* Directions for this task: Please repeat, exactly and without pictures, the lines of the entries below that run from the one containing "black bottle: 6 -> 2" through the one containing "red apple: 2 -> 0".

* Listed entries:
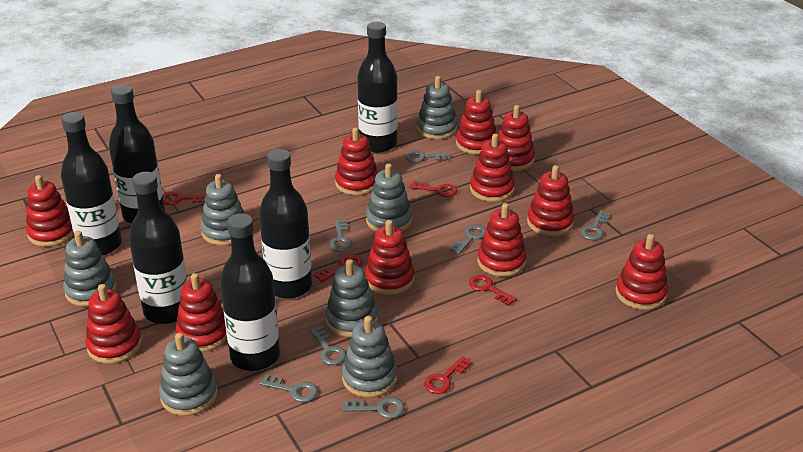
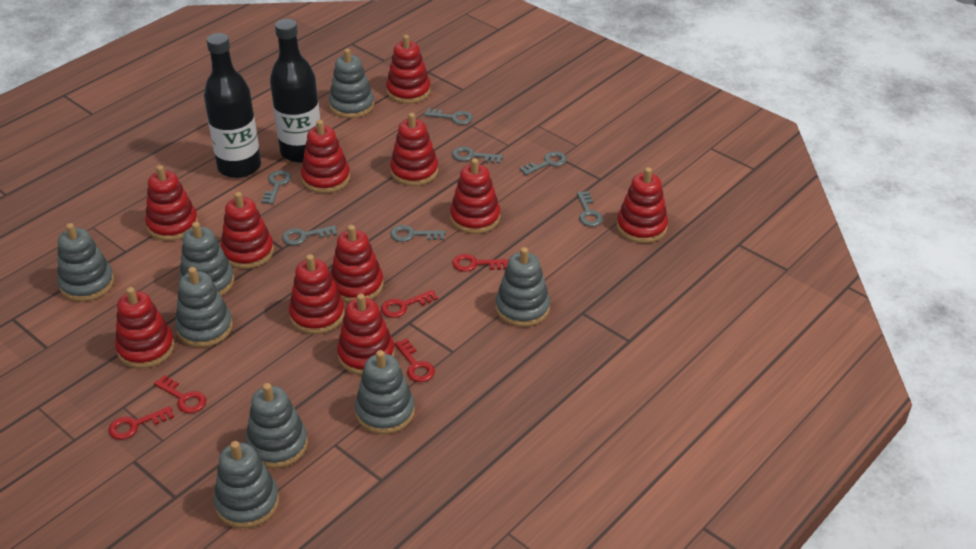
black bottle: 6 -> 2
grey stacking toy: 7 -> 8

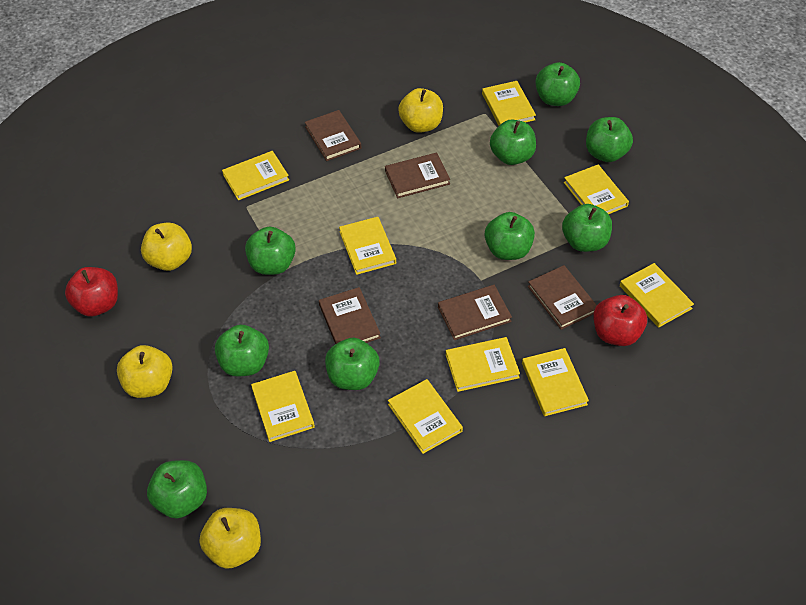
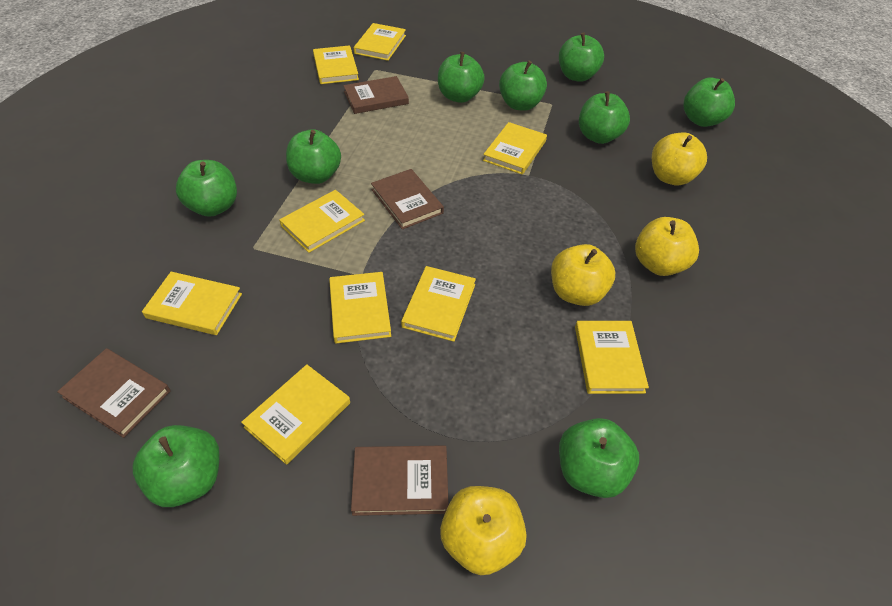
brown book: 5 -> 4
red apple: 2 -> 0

==

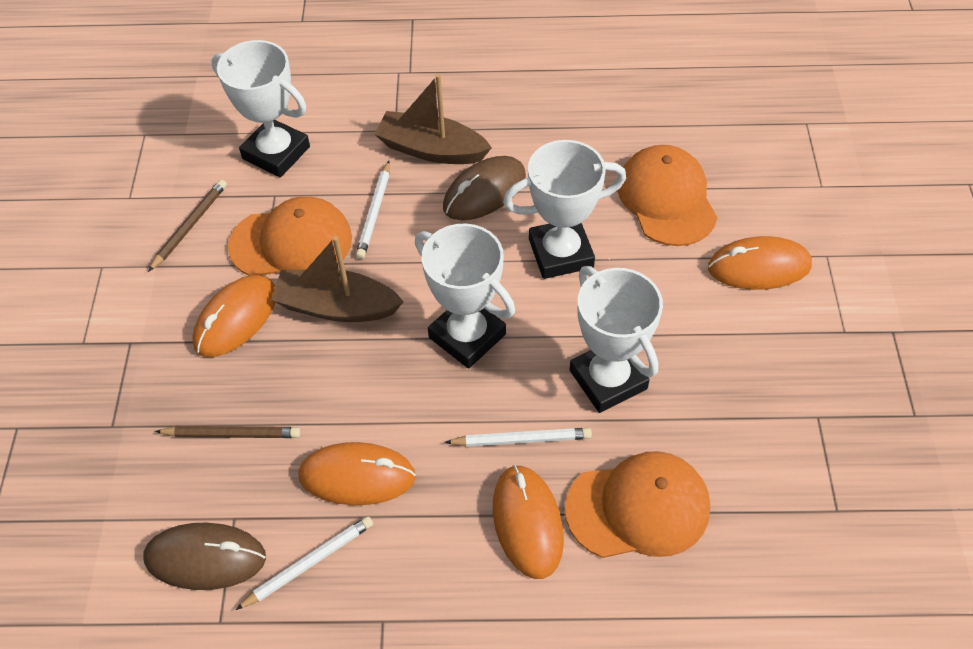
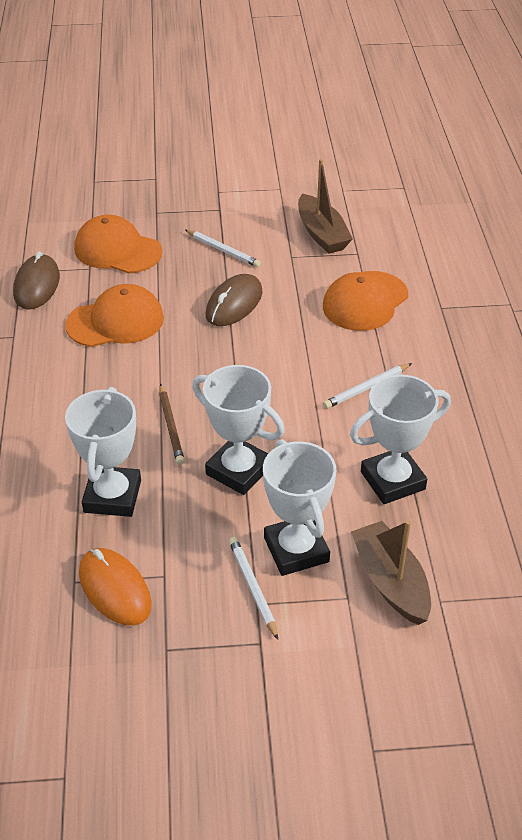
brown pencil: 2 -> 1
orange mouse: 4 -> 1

* Response:
black bottle: 6 -> 2
grey stacking toy: 7 -> 8

brown book: 5 -> 4
red apple: 2 -> 0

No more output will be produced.